---------- RECORD SET

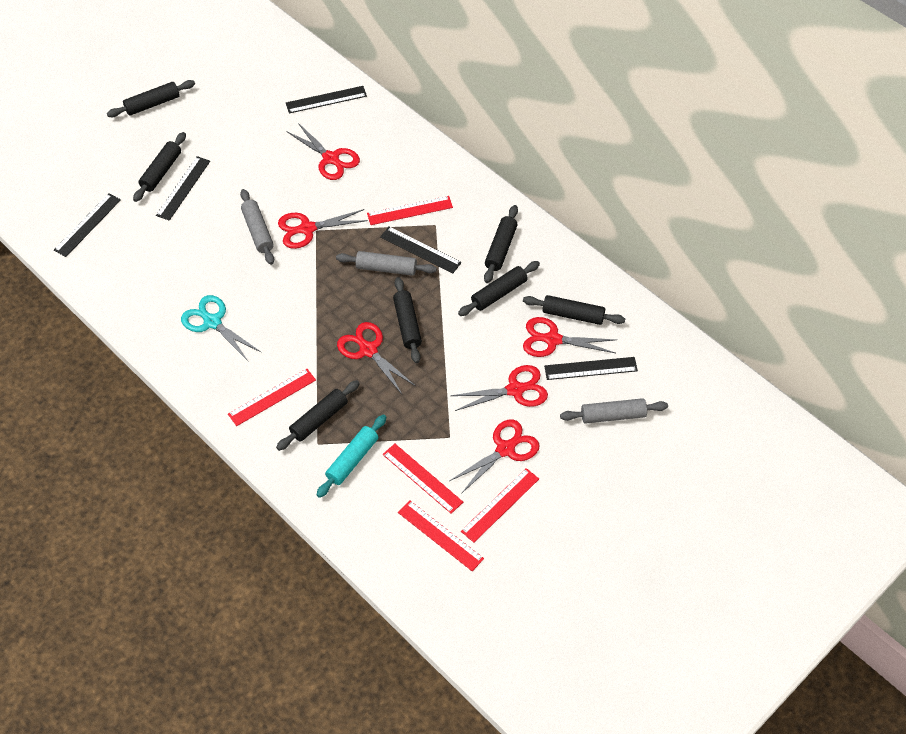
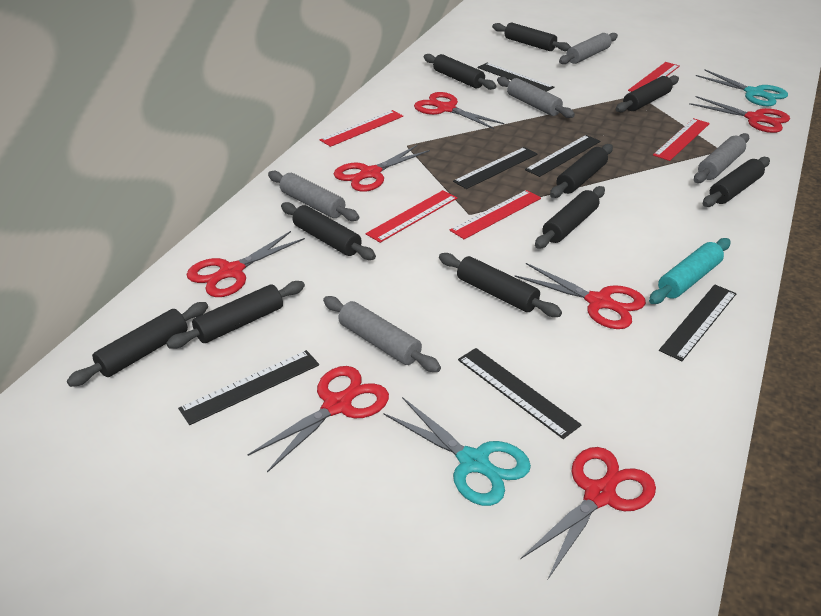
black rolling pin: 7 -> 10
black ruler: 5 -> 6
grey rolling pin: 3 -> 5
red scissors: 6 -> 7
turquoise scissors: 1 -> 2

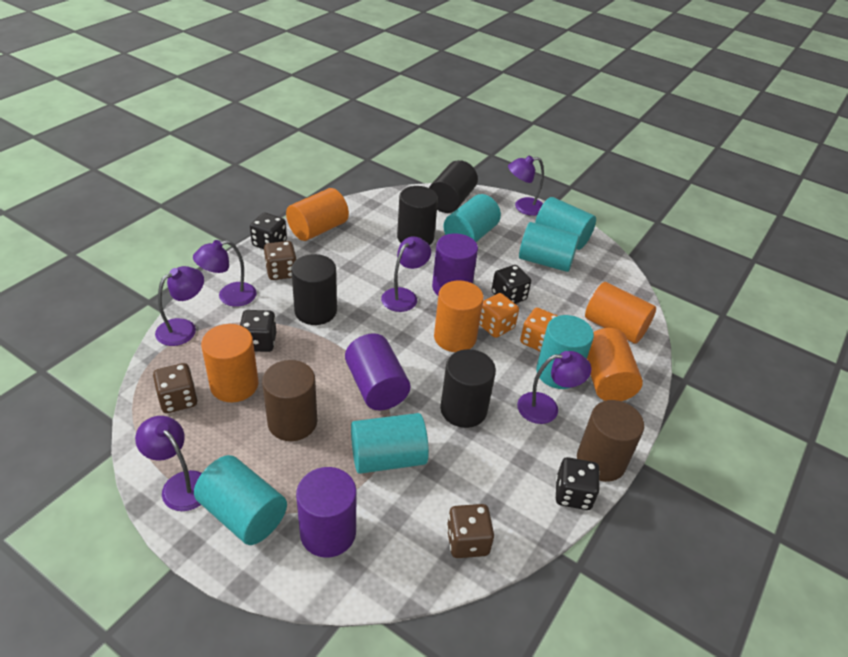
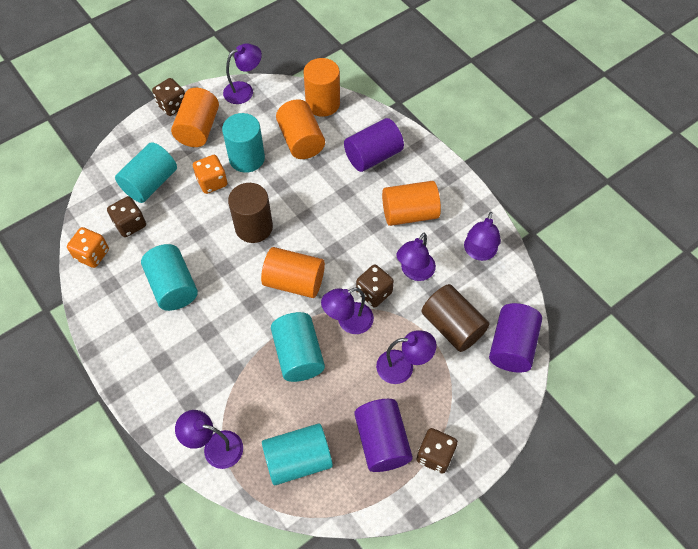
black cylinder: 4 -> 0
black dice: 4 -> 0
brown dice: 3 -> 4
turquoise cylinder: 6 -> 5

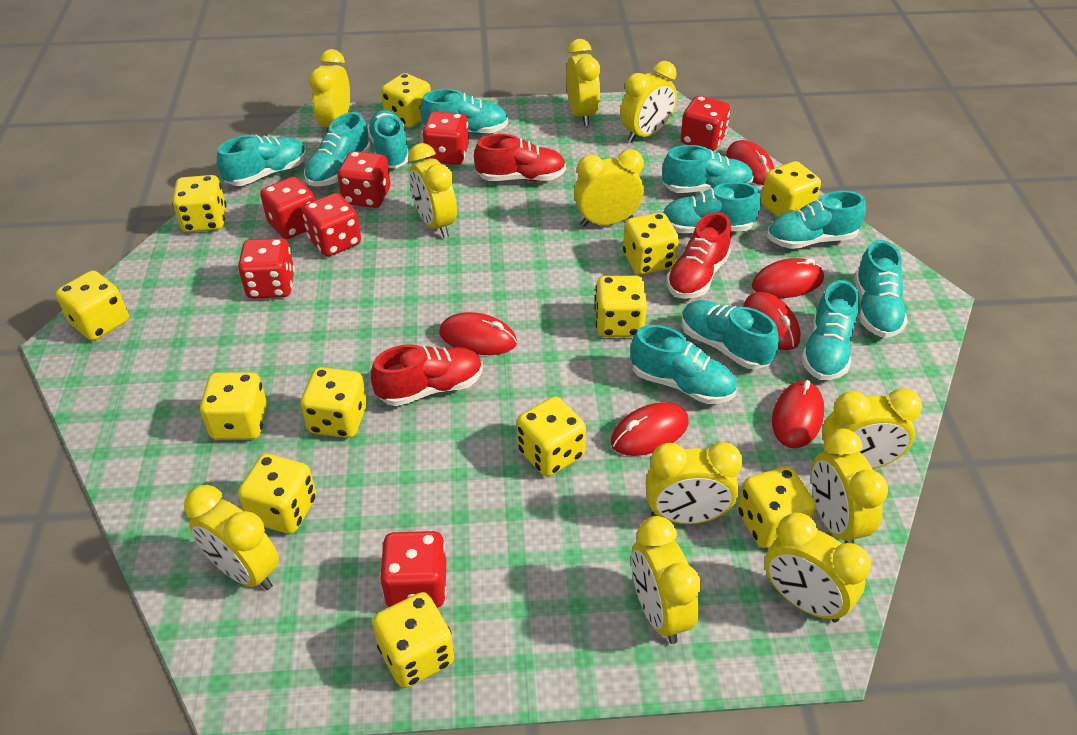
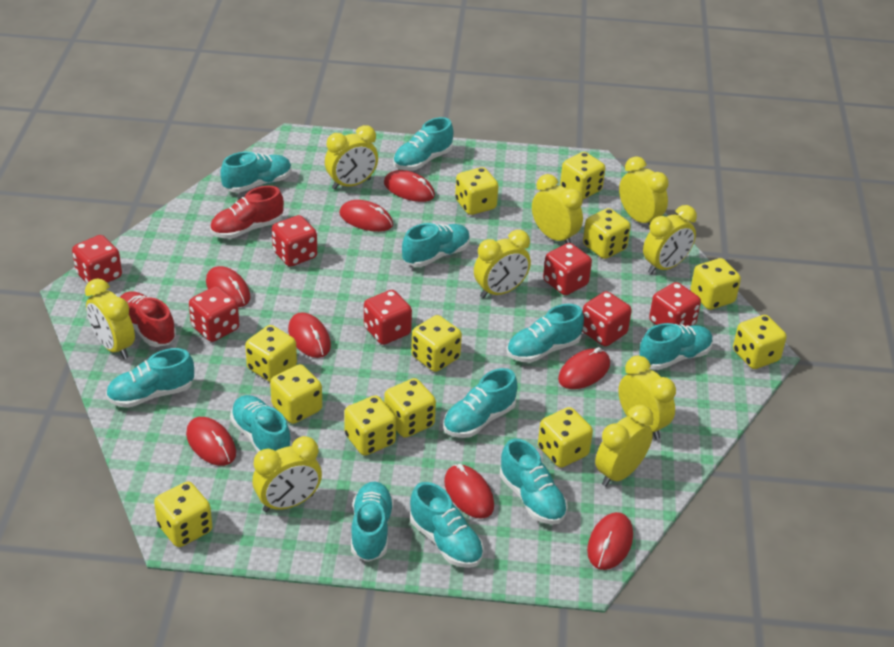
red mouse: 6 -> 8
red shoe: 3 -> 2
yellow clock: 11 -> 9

--------------------
---------- RECORD SET

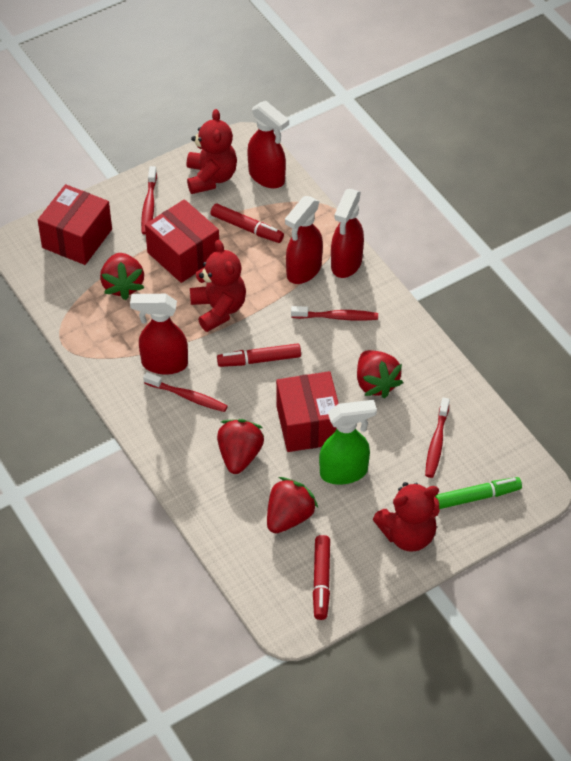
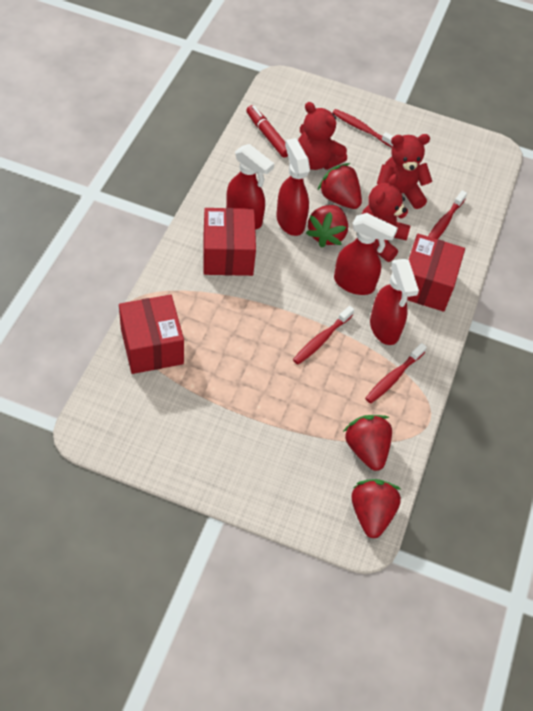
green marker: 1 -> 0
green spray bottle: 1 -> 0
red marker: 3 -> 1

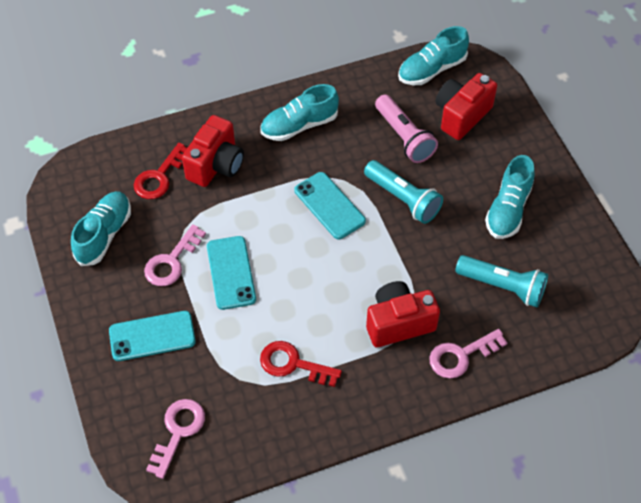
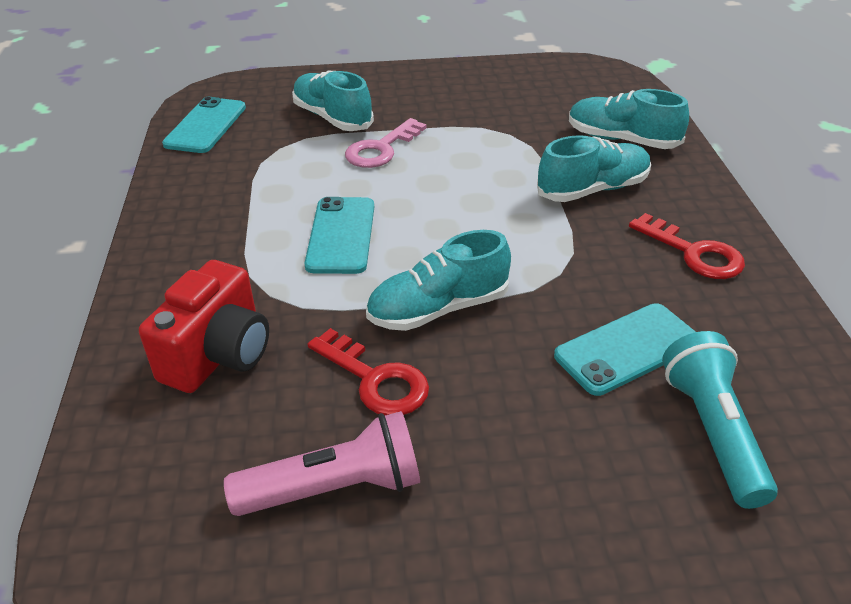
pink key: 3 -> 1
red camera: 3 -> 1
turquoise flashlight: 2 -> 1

--------------------

■ **JOB ITEM**
Though the entries above contain pictures, none should be copied; reproduce only the lines between the one holding "red marker: 3 -> 1" and the one holding "turquoise flashlight: 2 -> 1", inclusive, exactly as written.

■ **ANSWER BOX**
red marker: 3 -> 1

pink key: 3 -> 1
red camera: 3 -> 1
turquoise flashlight: 2 -> 1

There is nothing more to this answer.